▸ **Exercise objective**: All records below are to be duplicated exactly, with every picture excluded.

▸ **Stored data entries**:
Start of Block

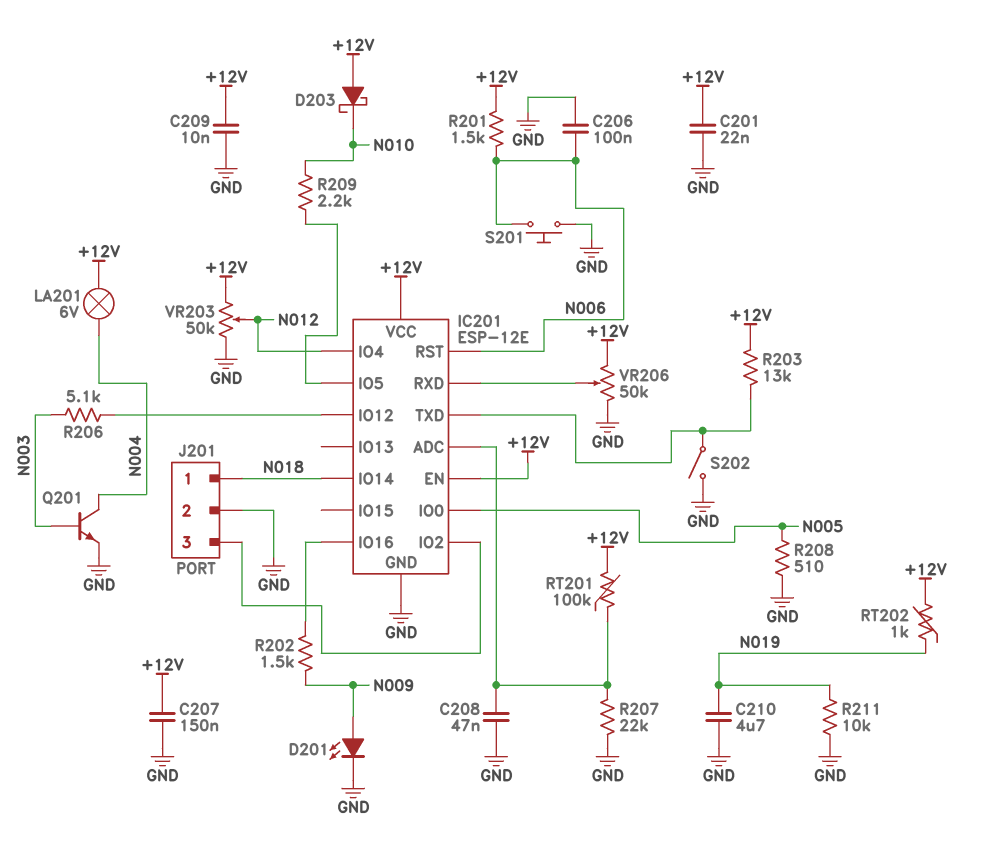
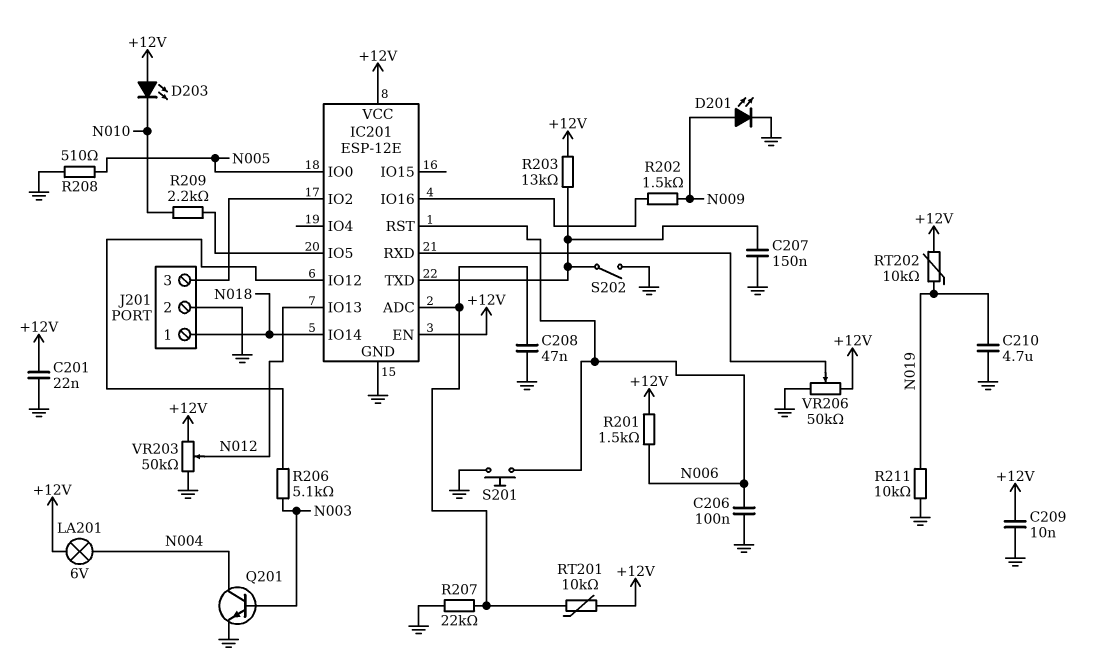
C207: 150nF (+12V, GND) -> 150nF (GND, IC201/TXD)
D203: schottky (A +12V, K N010) -> LED (A +12V, K N010)
IC201 pin IO4: N012 -> none
IC201 pin IO13: none -> N012
RT201: 100k (+12V, IC201/ADC) -> 10k (+12V, IC201/ADC)
RT202: 1k (+12V, N019) -> 10k (+12V, N019)

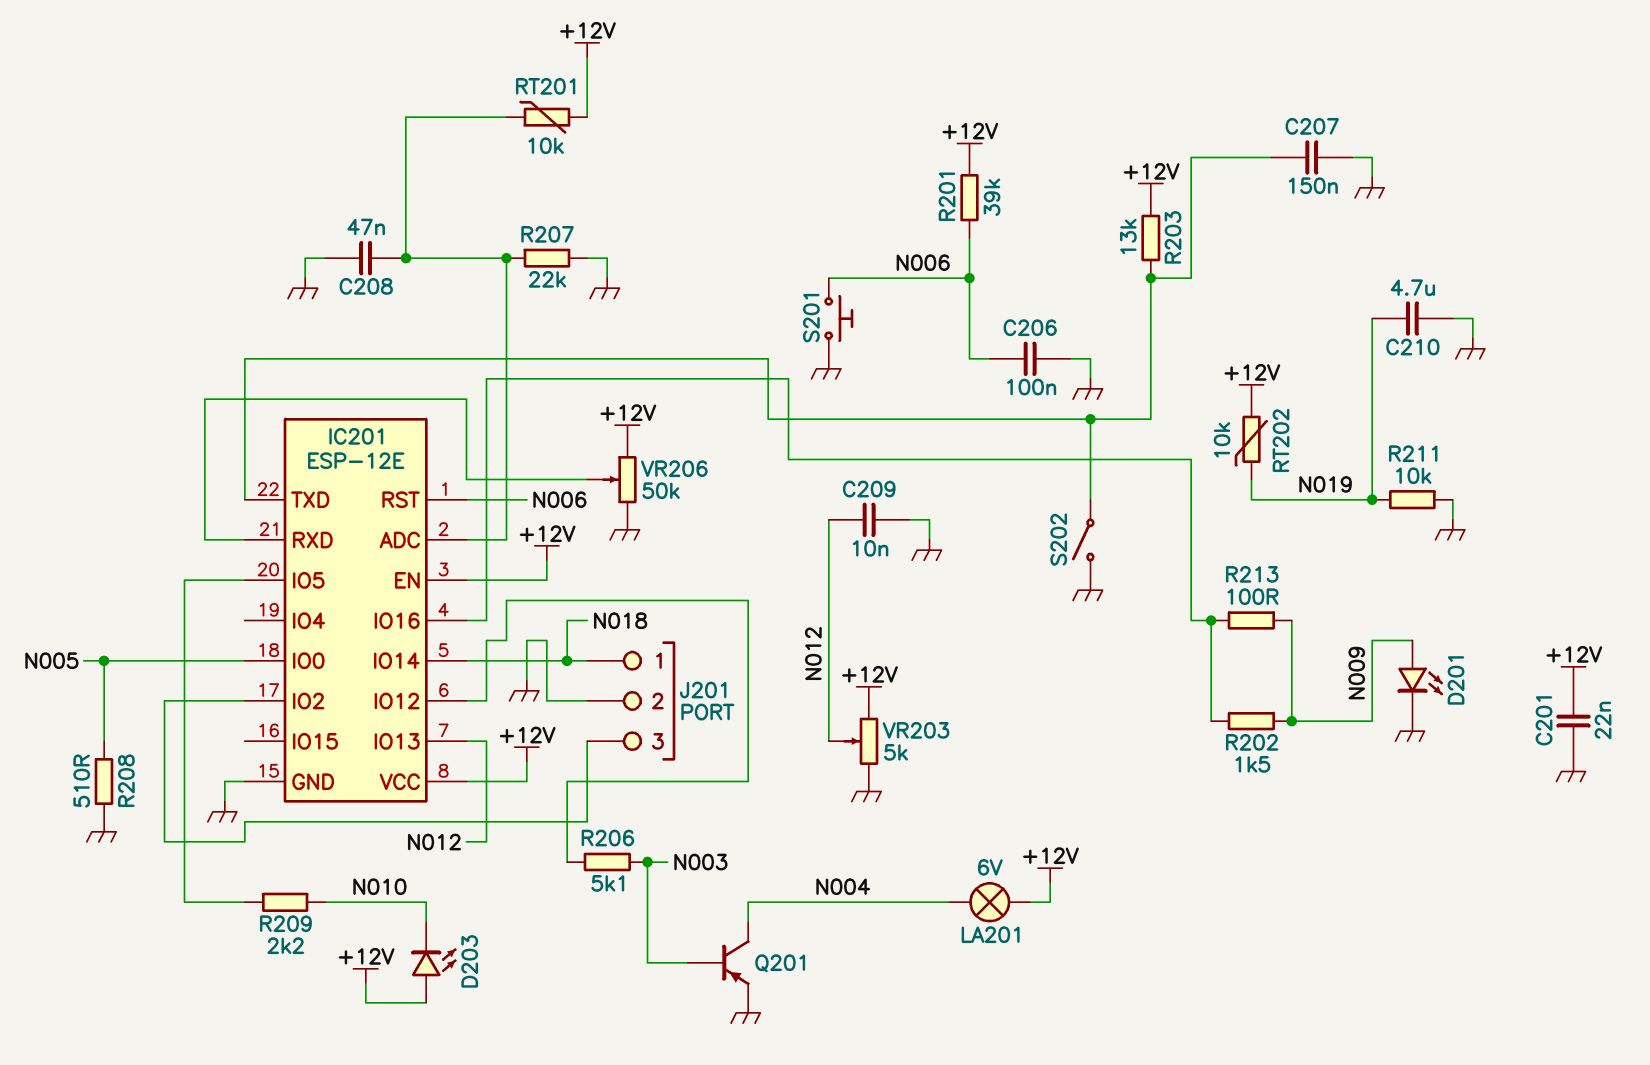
C209: 10nF (+12V, GND) -> 10nF (GND, N012)
Q201: NPN (B N003, C N004, E GND) -> PNP (B N003, C N004, E GND)
R201: 1.5k (+12V, N006) -> 39k (+12V, N006)
R213: none -> 100 (IC201/IO16, N009)
VR203: 50k (+12V, GND, wiper N012) -> 5k (+12V, GND, wiper N012)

End of Block

▸ **Expected output**:
C207: 150nF (+12V, GND) -> 150nF (GND, IC201/TXD)
D203: schottky (A +12V, K N010) -> LED (A +12V, K N010)
IC201 pin IO4: N012 -> none
IC201 pin IO13: none -> N012
RT201: 100k (+12V, IC201/ADC) -> 10k (+12V, IC201/ADC)
RT202: 1k (+12V, N019) -> 10k (+12V, N019)

C209: 10nF (+12V, GND) -> 10nF (GND, N012)
Q201: NPN (B N003, C N004, E GND) -> PNP (B N003, C N004, E GND)
R201: 1.5k (+12V, N006) -> 39k (+12V, N006)
R213: none -> 100 (IC201/IO16, N009)
VR203: 50k (+12V, GND, wiper N012) -> 5k (+12V, GND, wiper N012)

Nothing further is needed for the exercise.